(Collection entries)
########

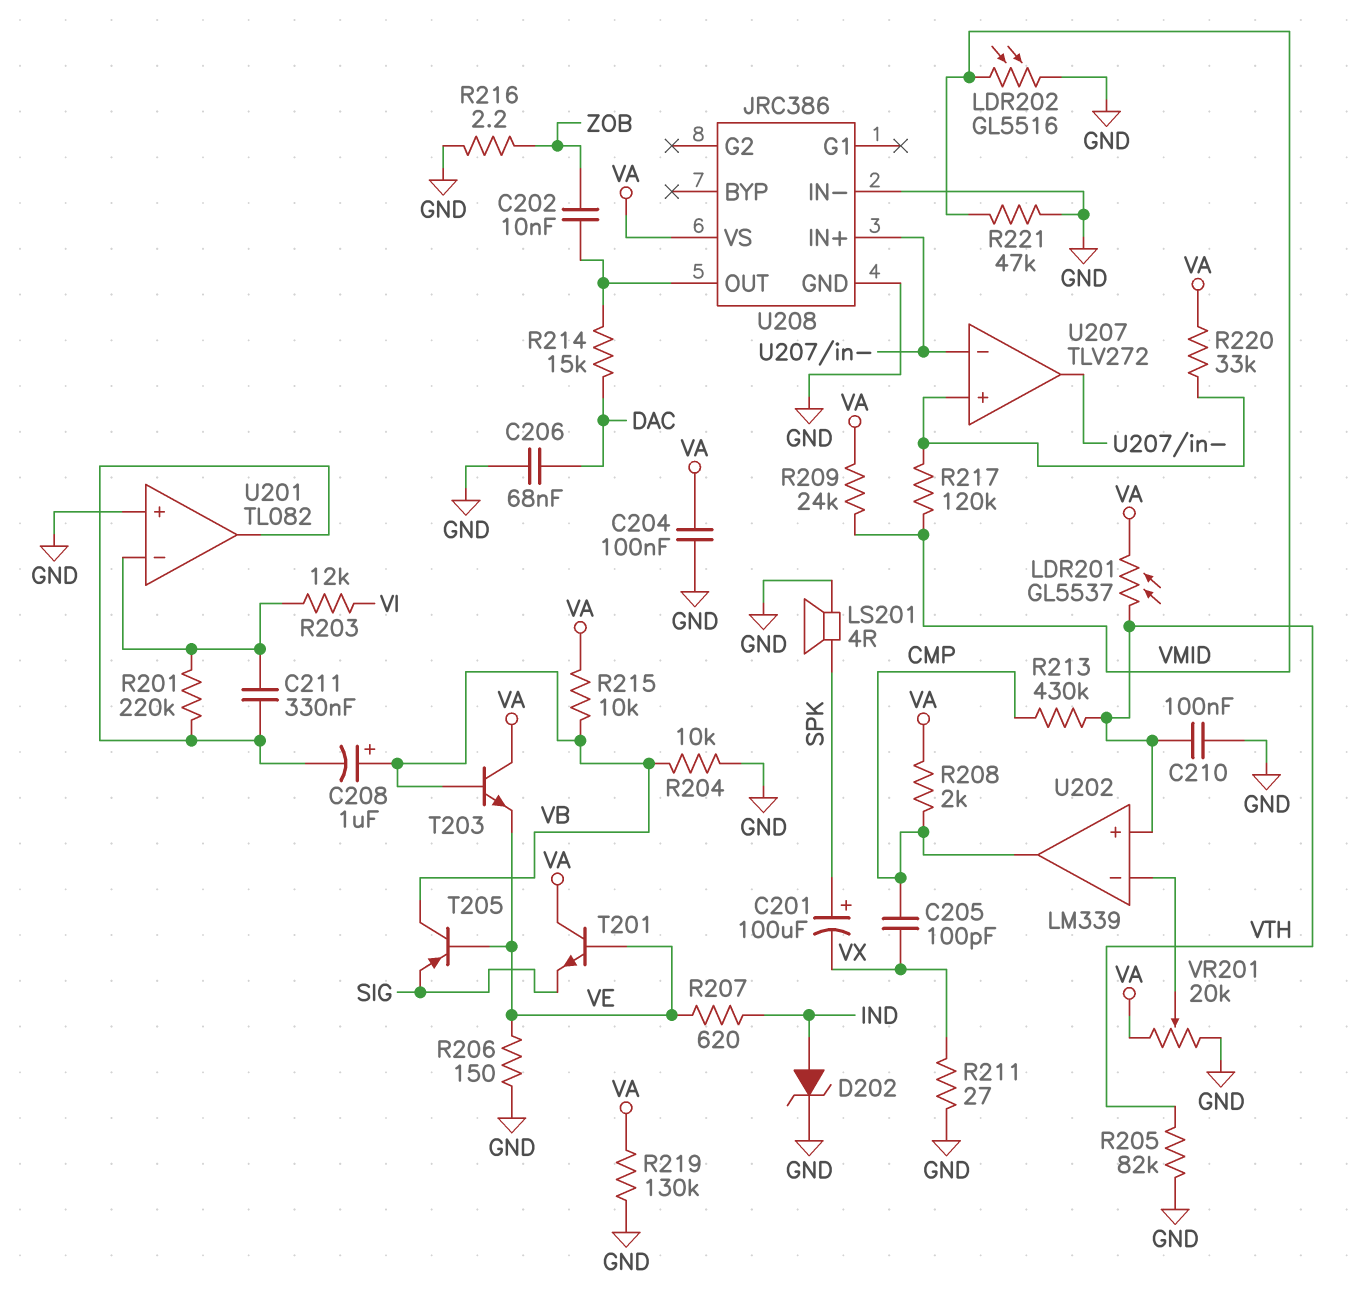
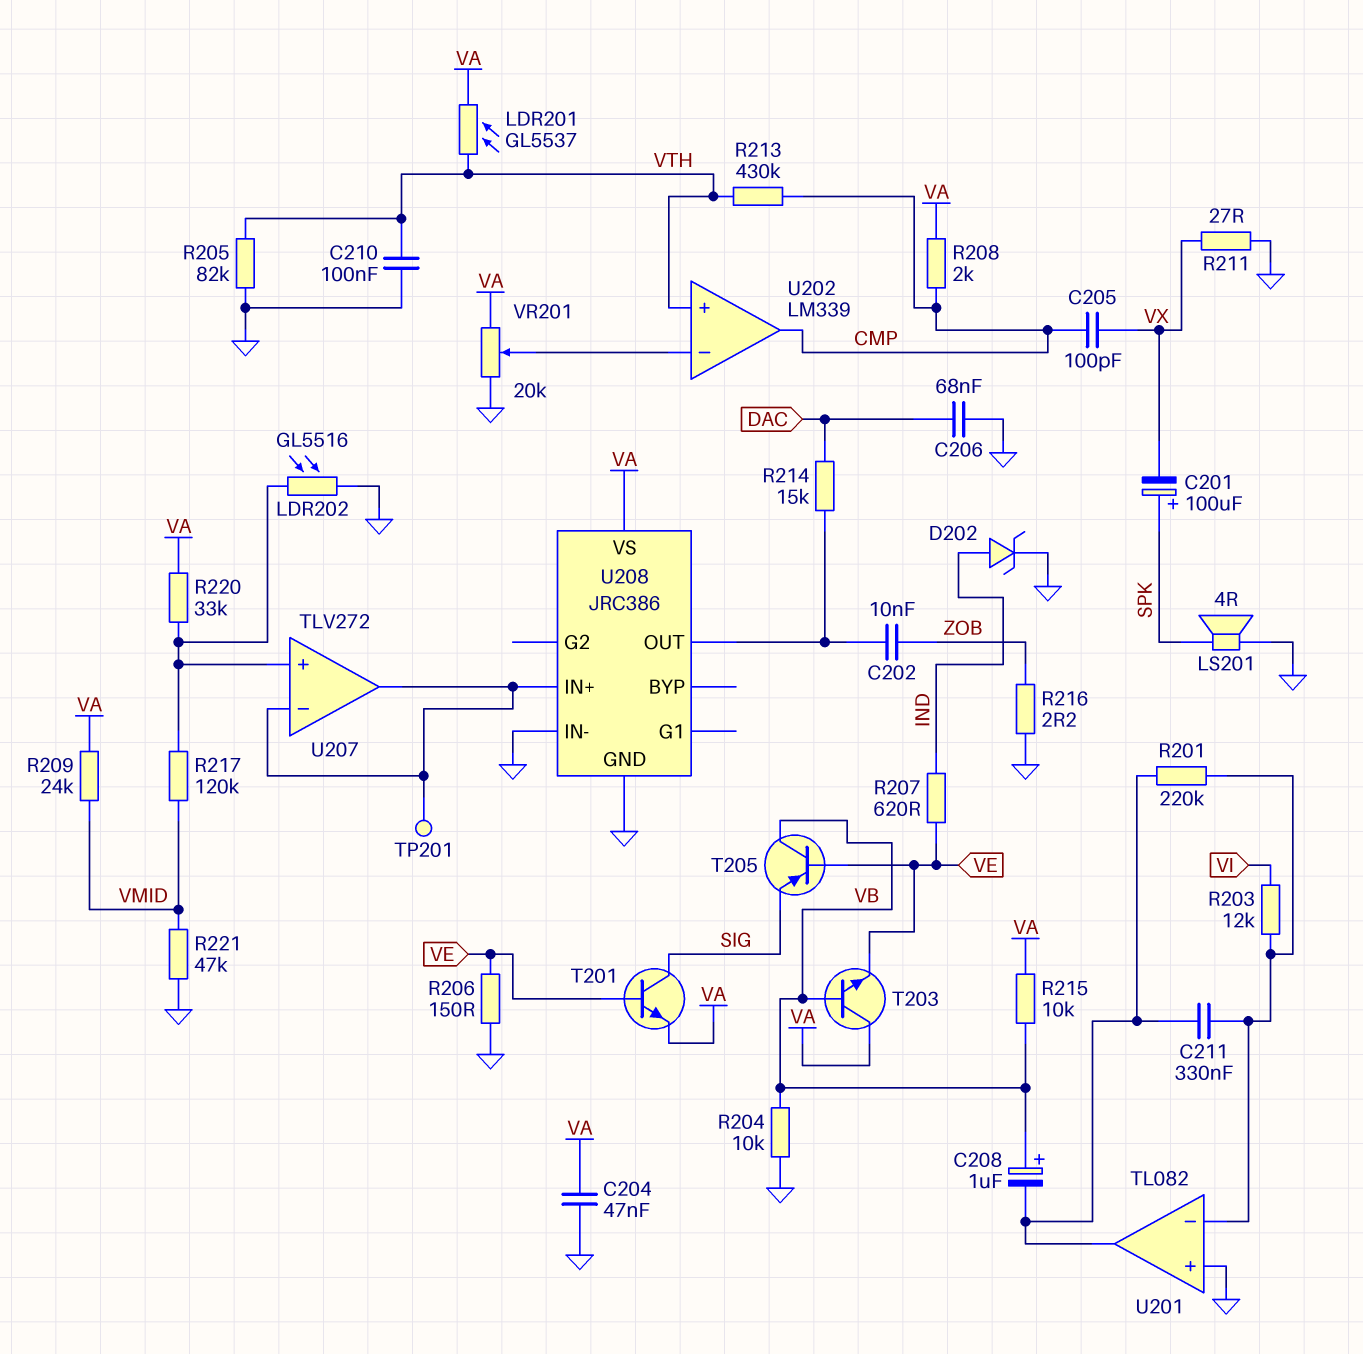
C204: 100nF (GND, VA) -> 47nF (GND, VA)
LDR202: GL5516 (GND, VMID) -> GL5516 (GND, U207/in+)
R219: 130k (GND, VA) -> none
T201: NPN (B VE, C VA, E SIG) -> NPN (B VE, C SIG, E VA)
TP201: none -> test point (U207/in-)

########

■ **Your instructions**
Starting at the line that contains "T201: NPN (B", return every line through the last one above, exactly as written.

■ **Solution to this task**
T201: NPN (B VE, C VA, E SIG) -> NPN (B VE, C SIG, E VA)
TP201: none -> test point (U207/in-)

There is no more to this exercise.